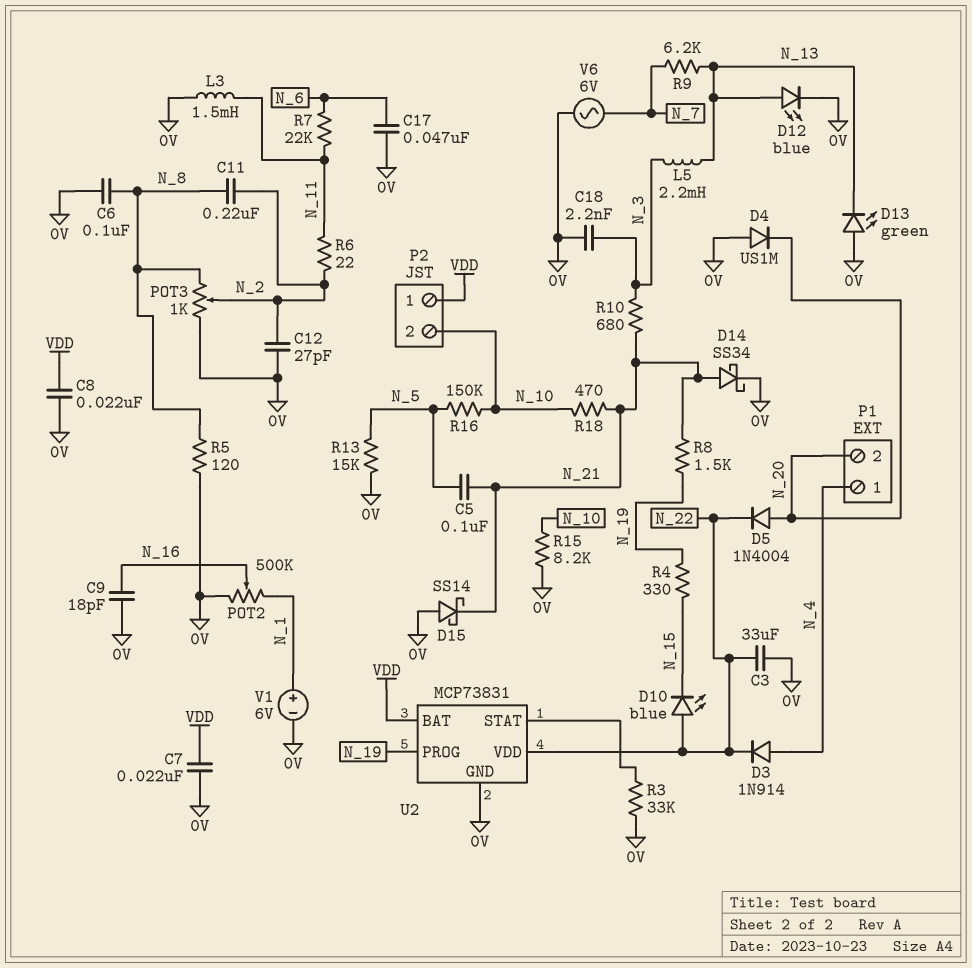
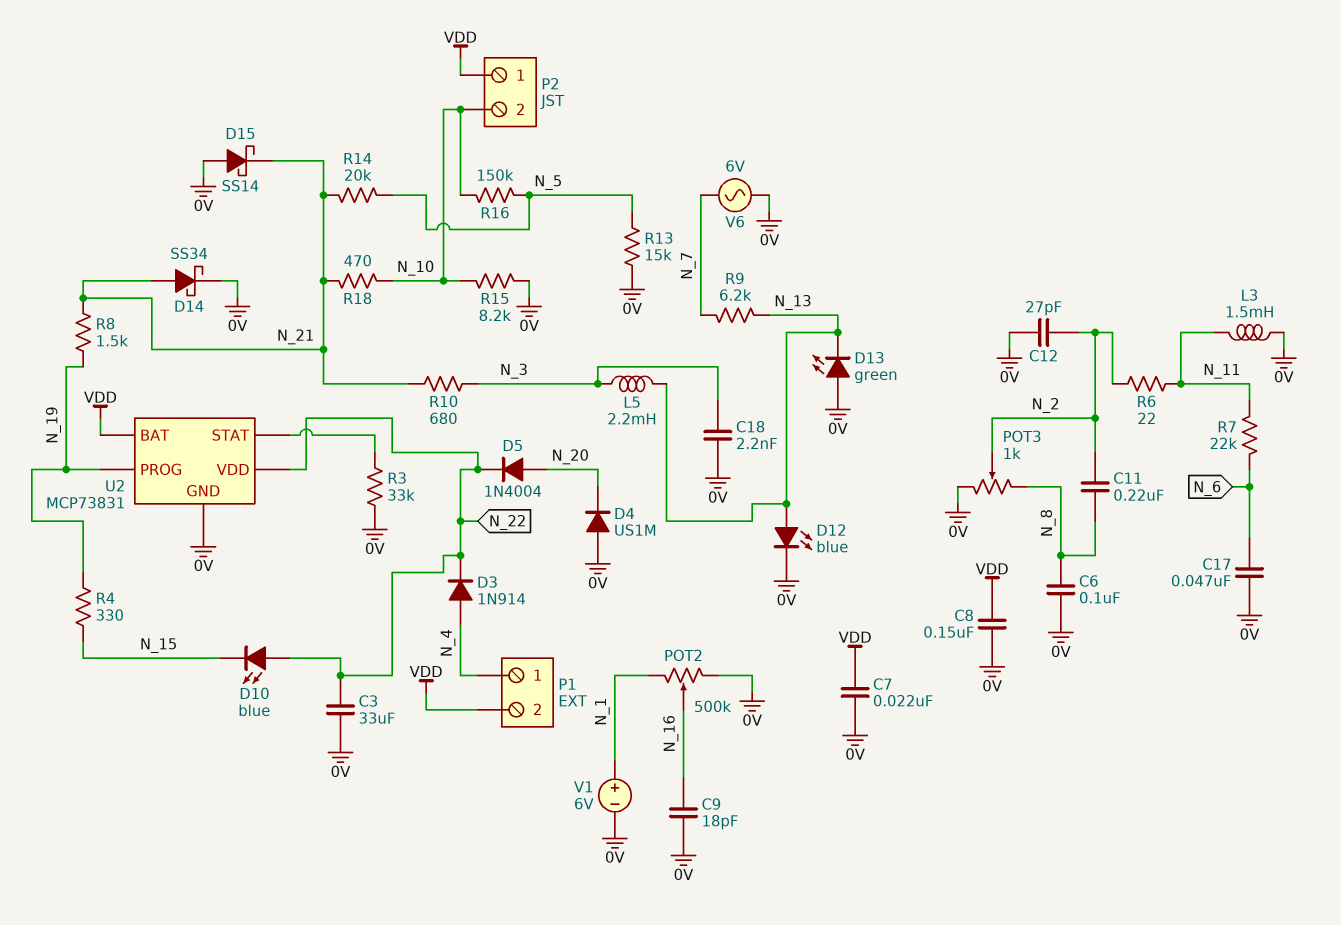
C5: 100nF (N_5, N_21) -> none
C8: 22nF (0V, VDD) -> 150nF (0V, VDD)
P1 pin 2: N_20 -> VDD
R5: 120 (0V, N_8) -> none
R14: none -> 20k (N_5, N_21)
---
> [WHAT YOU ARE ASKED TO DO]:
What's needed here is an exact repeat of all the records above, pictures excluded.

> [WRITTEN ANSWER]:
C5: 100nF (N_5, N_21) -> none
C8: 22nF (0V, VDD) -> 150nF (0V, VDD)
P1 pin 2: N_20 -> VDD
R5: 120 (0V, N_8) -> none
R14: none -> 20k (N_5, N_21)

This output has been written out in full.